▶ [Assignment]: The full listing, minus its pictures, should be printed again exactly as it stands.
----
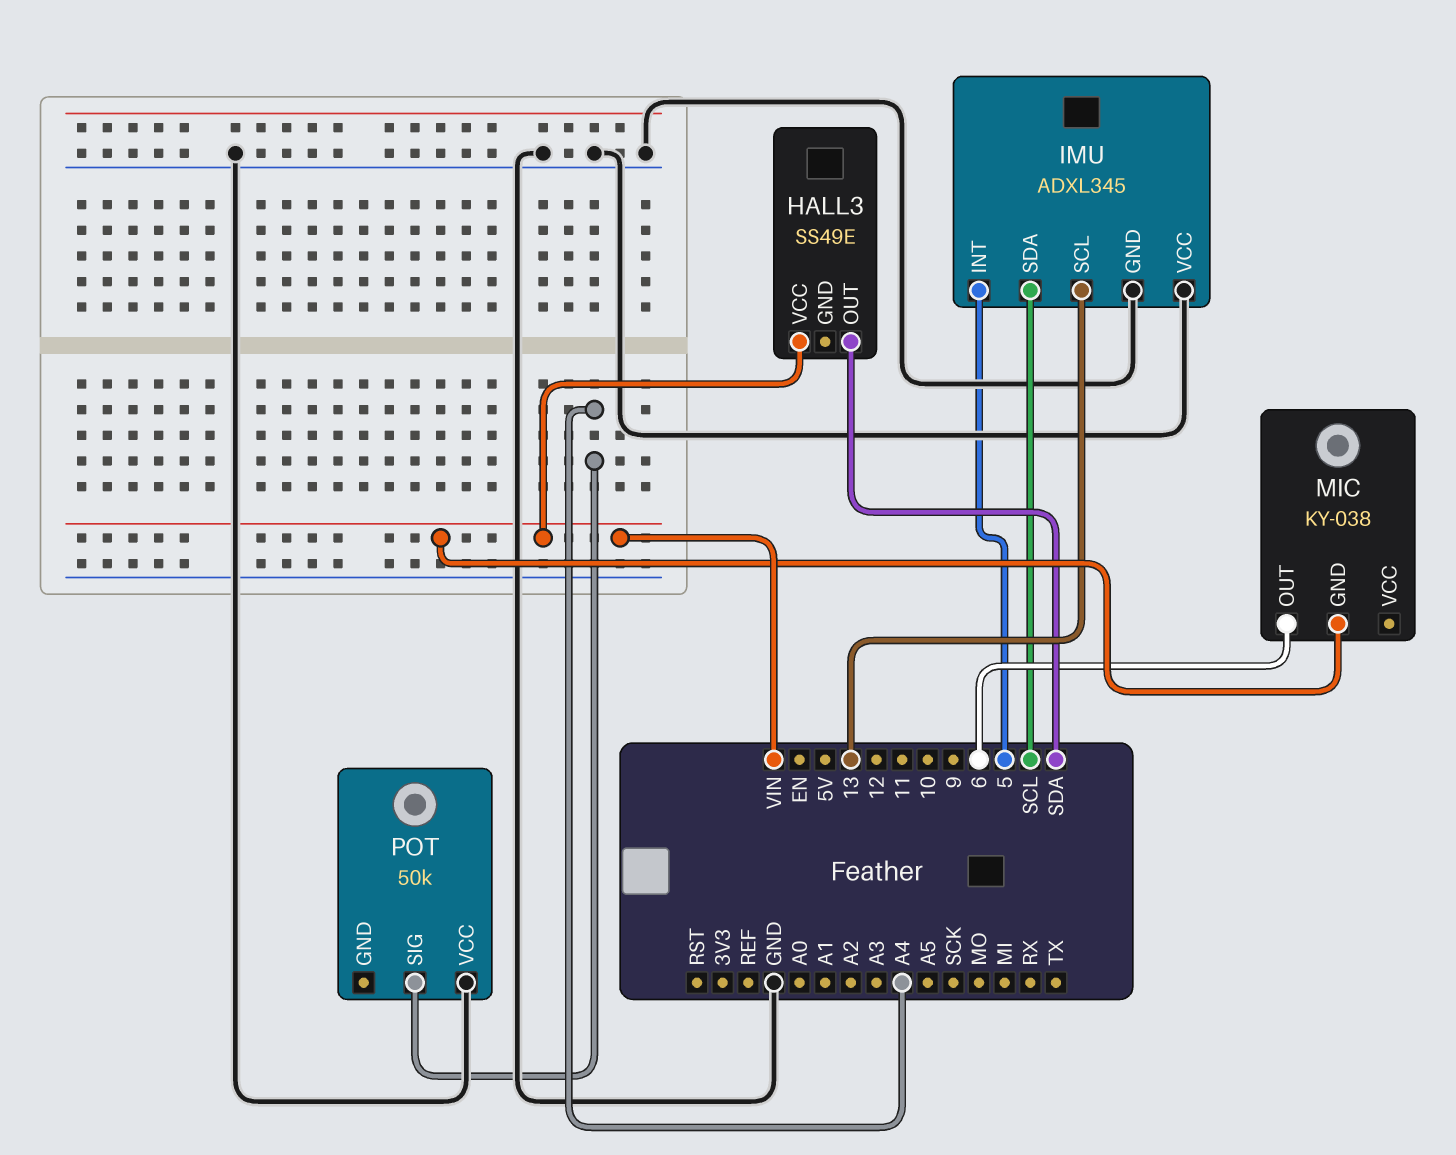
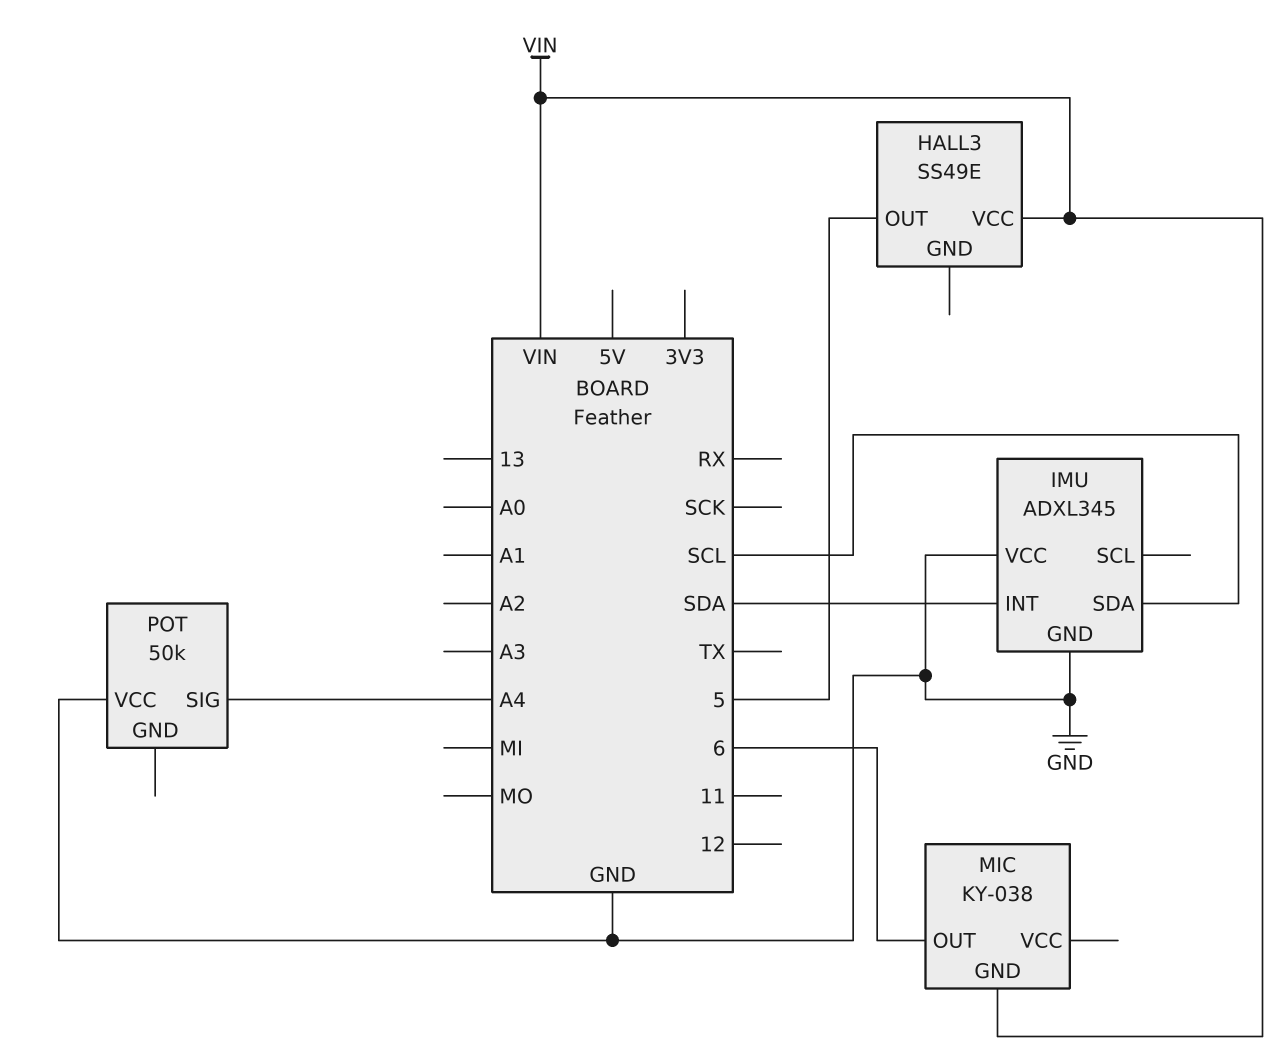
HALL3 pin OUT: SDA -> 5
IMU pin INT: 5 -> SDA
IMU pin SCL: 13 -> none

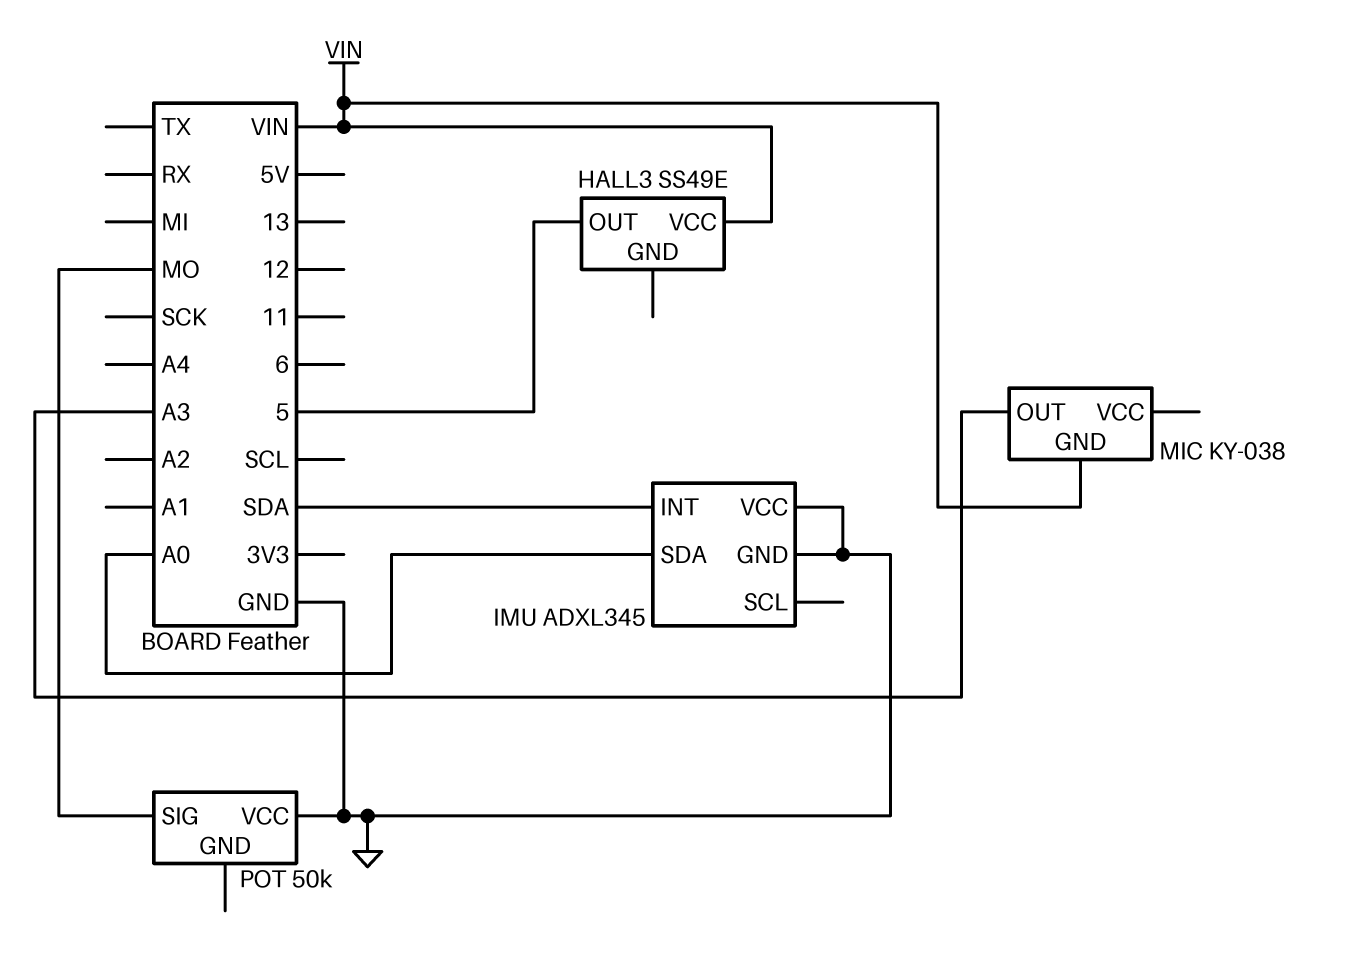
IMU pin SDA: SCL -> A0
MIC pin OUT: 6 -> A3
POT pin SIG: A4 -> MO

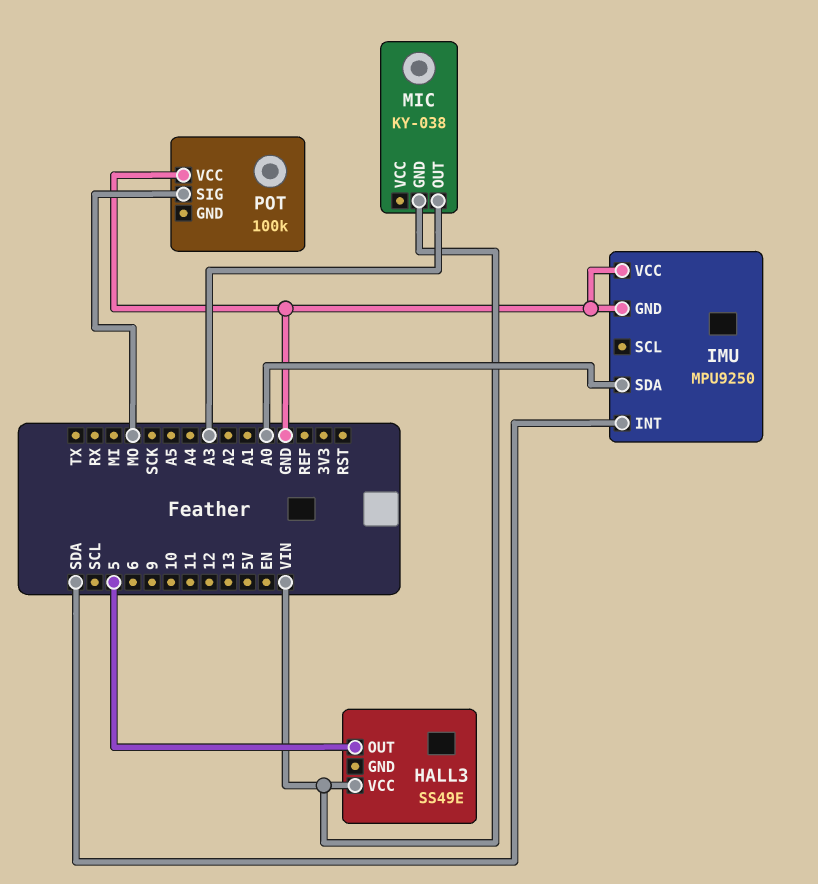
IMU: ADXL345 -> MPU9250
POT: 50k -> 100k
----
▶ [Your response]:
HALL3 pin OUT: SDA -> 5
IMU pin INT: 5 -> SDA
IMU pin SCL: 13 -> none

IMU pin SDA: SCL -> A0
MIC pin OUT: 6 -> A3
POT pin SIG: A4 -> MO

IMU: ADXL345 -> MPU9250
POT: 50k -> 100k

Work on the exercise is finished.